● Exercise requirements
The records should be restated exactly from their first line through the line with "- moved: strawberry in red" in it.

● Object matching data
>>>
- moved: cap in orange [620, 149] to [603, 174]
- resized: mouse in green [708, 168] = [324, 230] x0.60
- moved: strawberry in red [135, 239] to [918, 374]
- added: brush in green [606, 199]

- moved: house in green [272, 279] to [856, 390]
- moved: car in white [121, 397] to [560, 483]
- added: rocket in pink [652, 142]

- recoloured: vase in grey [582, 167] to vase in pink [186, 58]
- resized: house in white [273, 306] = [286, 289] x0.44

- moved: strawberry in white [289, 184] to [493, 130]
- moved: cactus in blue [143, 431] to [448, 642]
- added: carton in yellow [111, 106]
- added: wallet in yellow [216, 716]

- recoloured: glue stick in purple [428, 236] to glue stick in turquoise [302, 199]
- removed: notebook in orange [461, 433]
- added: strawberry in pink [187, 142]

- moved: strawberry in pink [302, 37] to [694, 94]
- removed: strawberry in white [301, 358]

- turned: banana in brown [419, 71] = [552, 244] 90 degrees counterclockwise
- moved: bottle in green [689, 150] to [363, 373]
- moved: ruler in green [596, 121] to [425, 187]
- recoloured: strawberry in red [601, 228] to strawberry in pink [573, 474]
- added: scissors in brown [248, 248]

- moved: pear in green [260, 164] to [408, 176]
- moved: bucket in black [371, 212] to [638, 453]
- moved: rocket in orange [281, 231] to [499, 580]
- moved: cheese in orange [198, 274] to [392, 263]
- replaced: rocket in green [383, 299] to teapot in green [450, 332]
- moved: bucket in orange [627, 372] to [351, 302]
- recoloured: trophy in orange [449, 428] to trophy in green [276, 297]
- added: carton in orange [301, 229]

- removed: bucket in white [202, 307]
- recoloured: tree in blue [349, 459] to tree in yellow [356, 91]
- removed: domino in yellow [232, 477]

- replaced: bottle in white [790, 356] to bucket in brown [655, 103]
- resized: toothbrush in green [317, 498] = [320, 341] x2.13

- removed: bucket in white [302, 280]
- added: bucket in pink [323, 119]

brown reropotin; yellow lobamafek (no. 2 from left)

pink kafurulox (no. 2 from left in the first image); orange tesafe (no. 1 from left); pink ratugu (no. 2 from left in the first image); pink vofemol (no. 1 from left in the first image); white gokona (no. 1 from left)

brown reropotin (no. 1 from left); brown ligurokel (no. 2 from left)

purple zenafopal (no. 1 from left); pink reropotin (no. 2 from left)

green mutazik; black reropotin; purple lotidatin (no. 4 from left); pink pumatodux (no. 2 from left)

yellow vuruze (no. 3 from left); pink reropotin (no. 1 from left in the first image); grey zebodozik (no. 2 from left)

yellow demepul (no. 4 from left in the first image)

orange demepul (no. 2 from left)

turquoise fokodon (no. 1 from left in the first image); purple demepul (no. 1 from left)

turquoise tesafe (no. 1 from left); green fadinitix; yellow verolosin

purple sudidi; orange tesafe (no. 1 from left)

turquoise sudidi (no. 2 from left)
<<<
● Answer space
- moved: cap in orange [620, 149] to [603, 174]
- resized: mouse in green [708, 168] = [324, 230] x0.60
- moved: strawberry in red [135, 239] to [918, 374]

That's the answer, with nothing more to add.